* **EXERCISE REQUIREMENTS**
All lines below starting at the one that holds "The black_bofuna at [416,376]" and ending at the one that holds "The purple_fesugezul at [352,113] appeared." should be printed exactly, ends included. Pictures should not be printed, nor anything else.

* **SUPPLIED MATERIAL**
++++++++

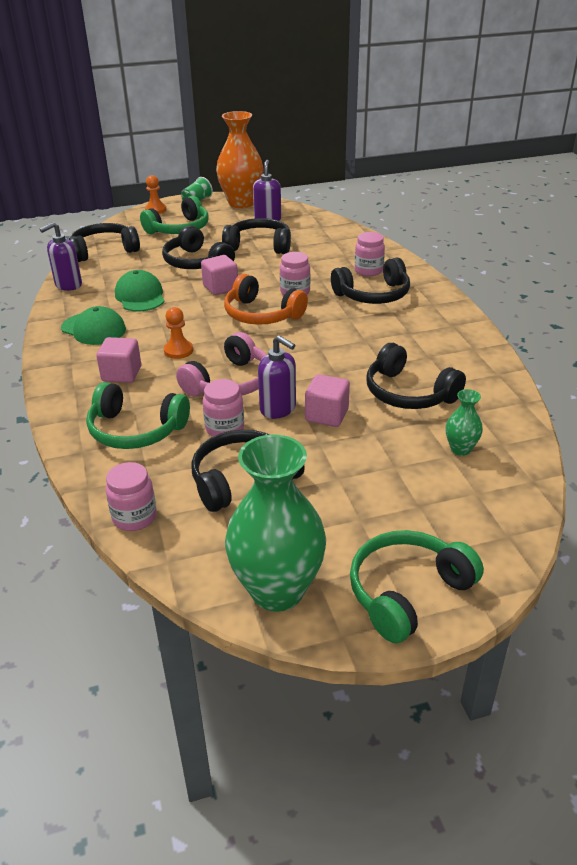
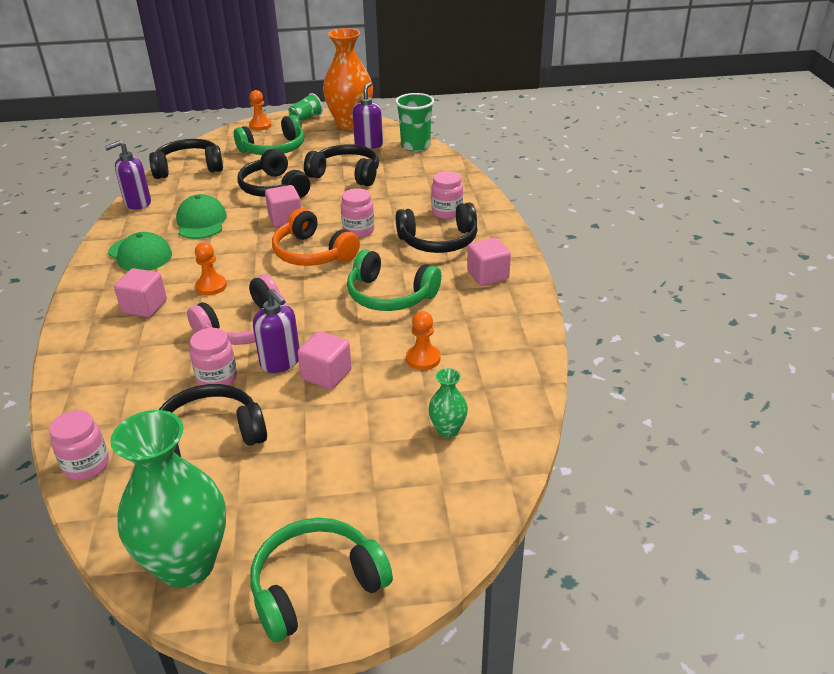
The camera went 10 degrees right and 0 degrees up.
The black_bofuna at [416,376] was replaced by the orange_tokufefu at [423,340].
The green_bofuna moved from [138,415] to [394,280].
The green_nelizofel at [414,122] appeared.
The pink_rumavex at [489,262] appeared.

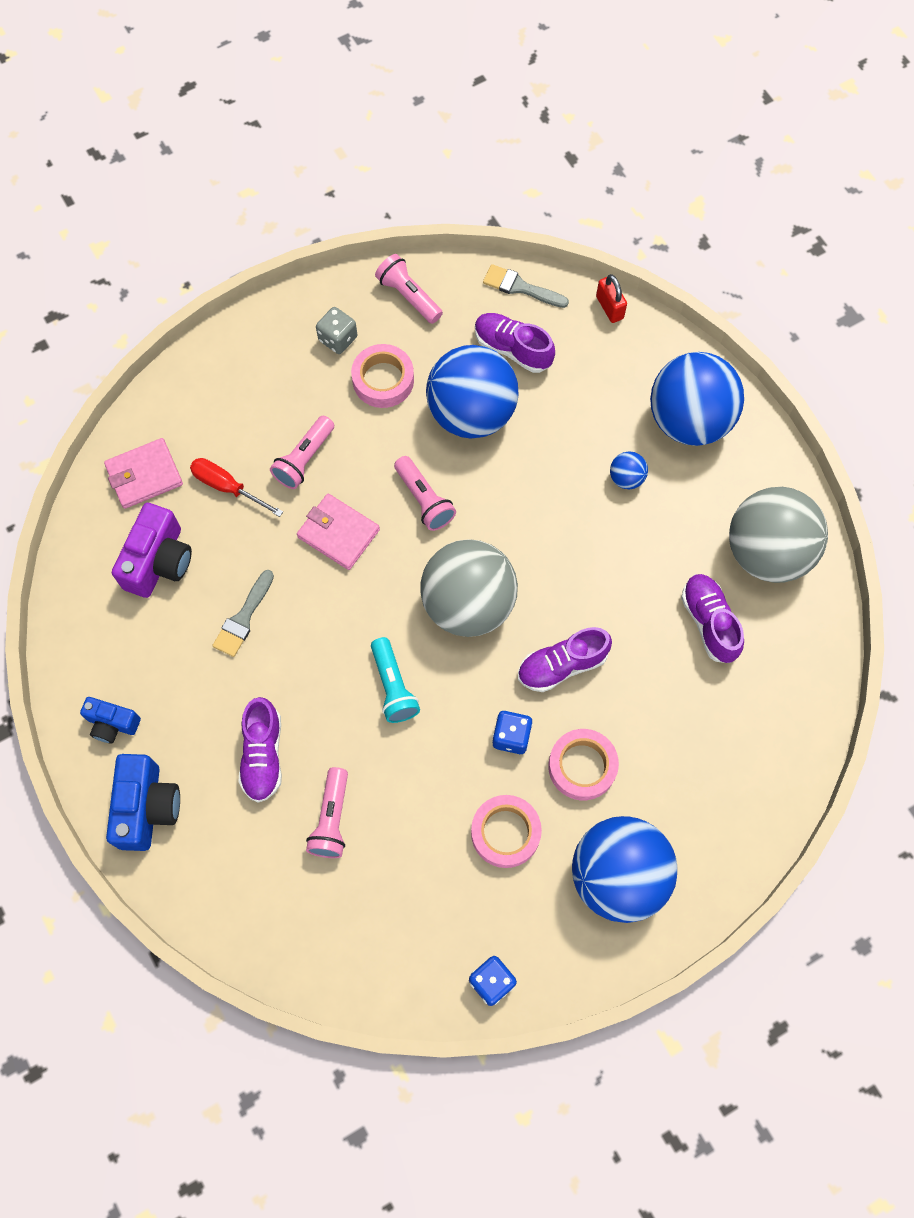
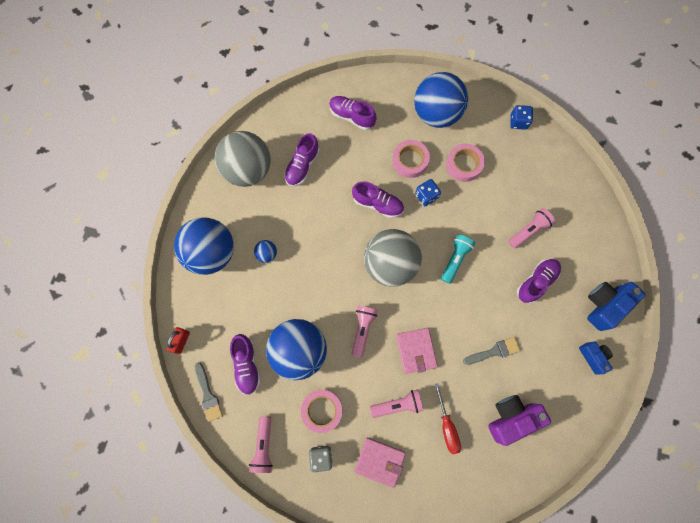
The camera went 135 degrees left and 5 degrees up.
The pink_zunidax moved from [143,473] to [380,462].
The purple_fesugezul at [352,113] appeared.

++++++++

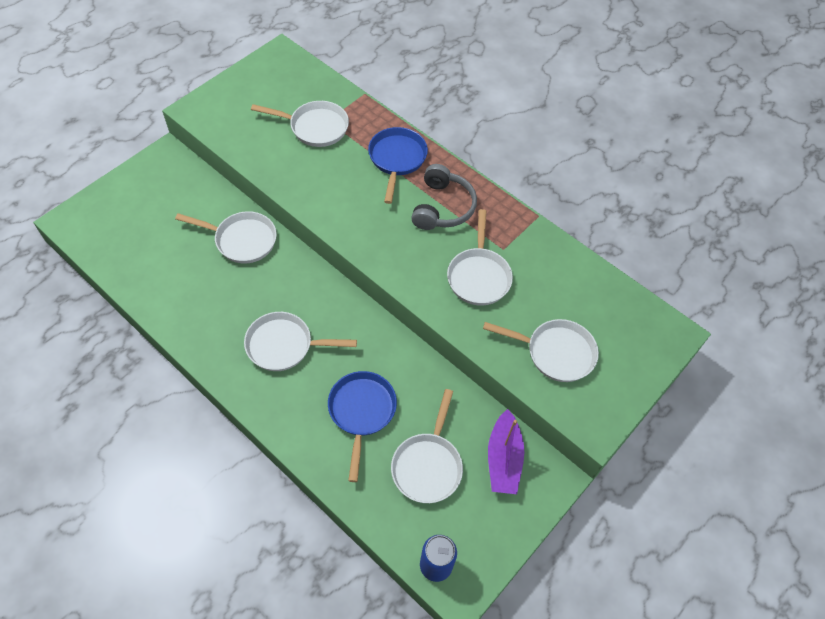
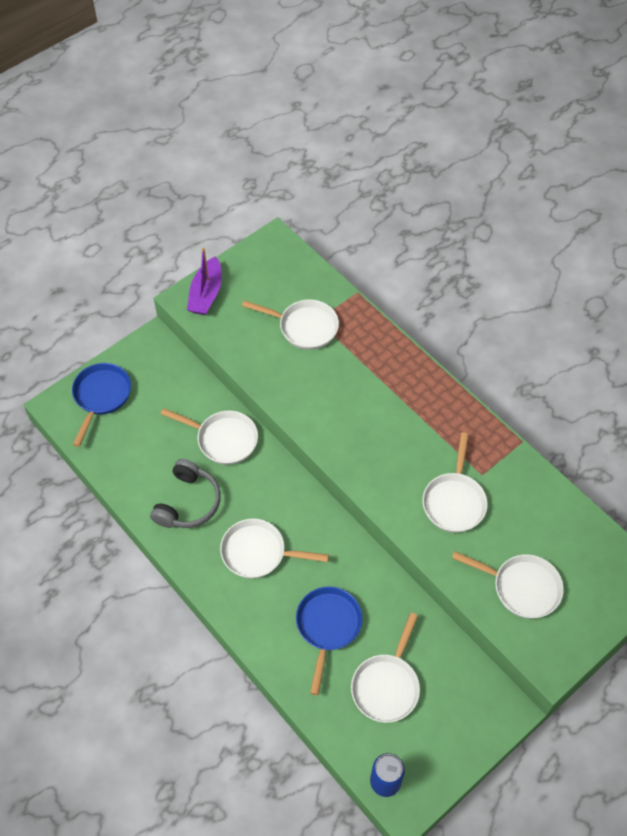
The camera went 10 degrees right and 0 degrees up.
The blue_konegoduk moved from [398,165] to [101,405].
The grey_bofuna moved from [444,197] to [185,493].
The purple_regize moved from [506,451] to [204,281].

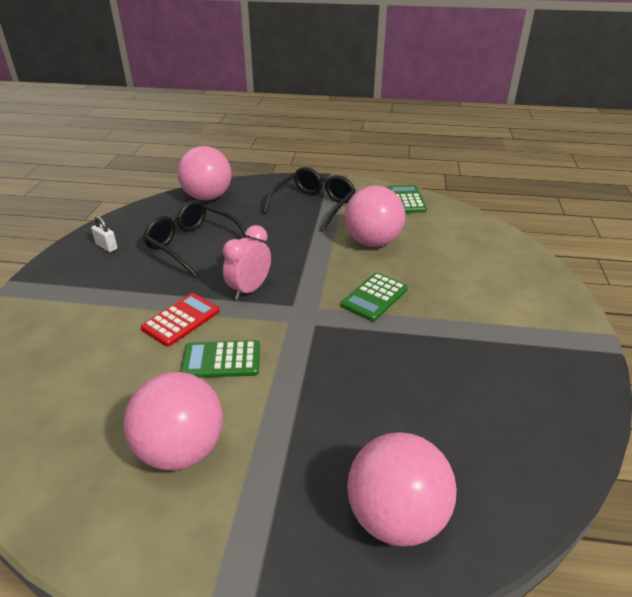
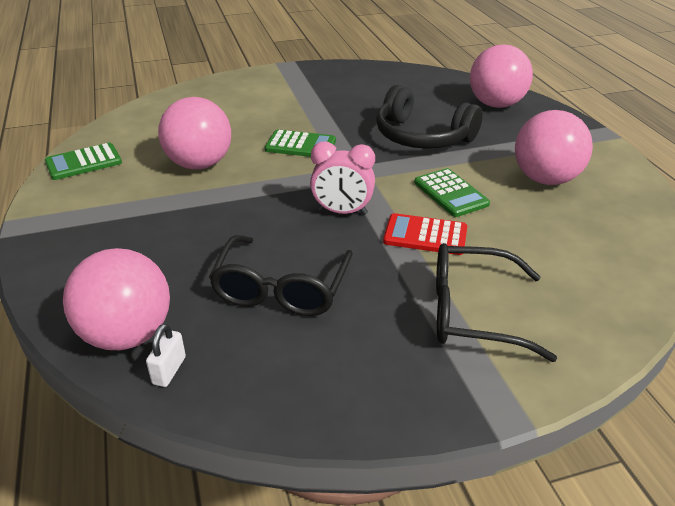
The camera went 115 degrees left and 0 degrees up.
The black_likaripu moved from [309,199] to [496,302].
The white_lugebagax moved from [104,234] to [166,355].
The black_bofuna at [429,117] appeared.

++++++++

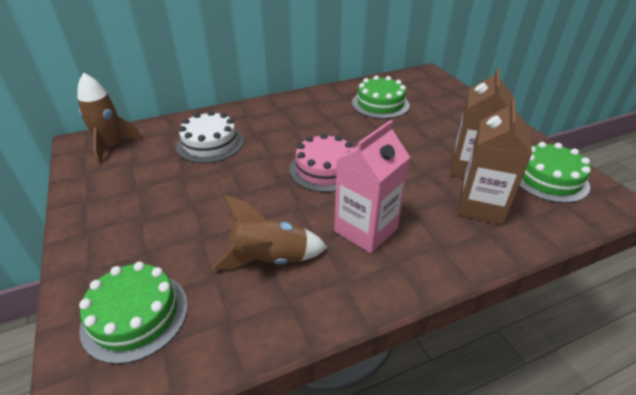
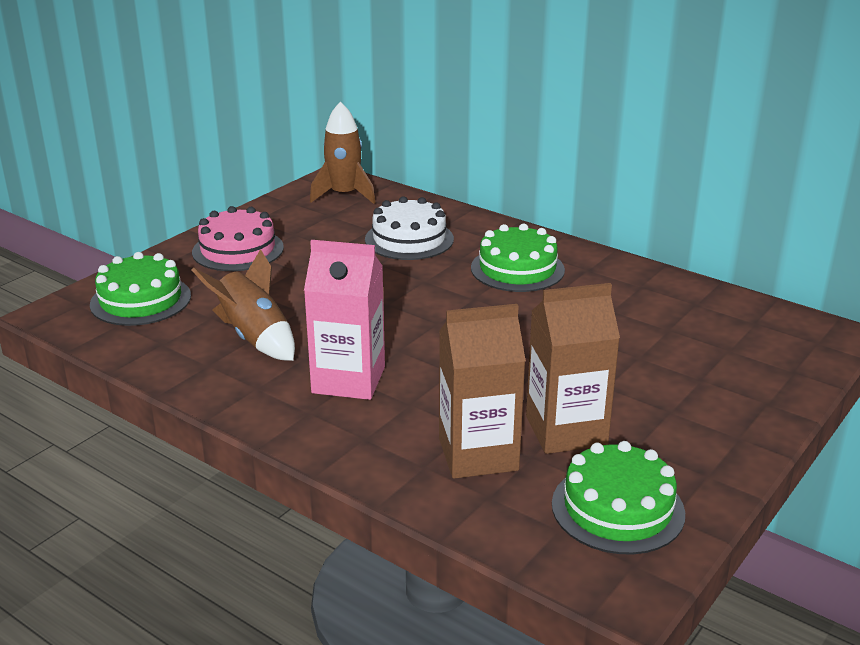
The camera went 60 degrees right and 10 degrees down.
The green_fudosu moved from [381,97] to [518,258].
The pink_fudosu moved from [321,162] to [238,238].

++++++++

* **TASK ANSWER**
The black_bofuna at [416,376] was replaced by the orange_tokufefu at [423,340].
The green_bofuna moved from [138,415] to [394,280].
The green_nelizofel at [414,122] appeared.
The pink_rumavex at [489,262] appeared.

The camera went 135 degrees left and 5 degrees up.
The pink_zunidax moved from [143,473] to [380,462].
The purple_fesugezul at [352,113] appeared.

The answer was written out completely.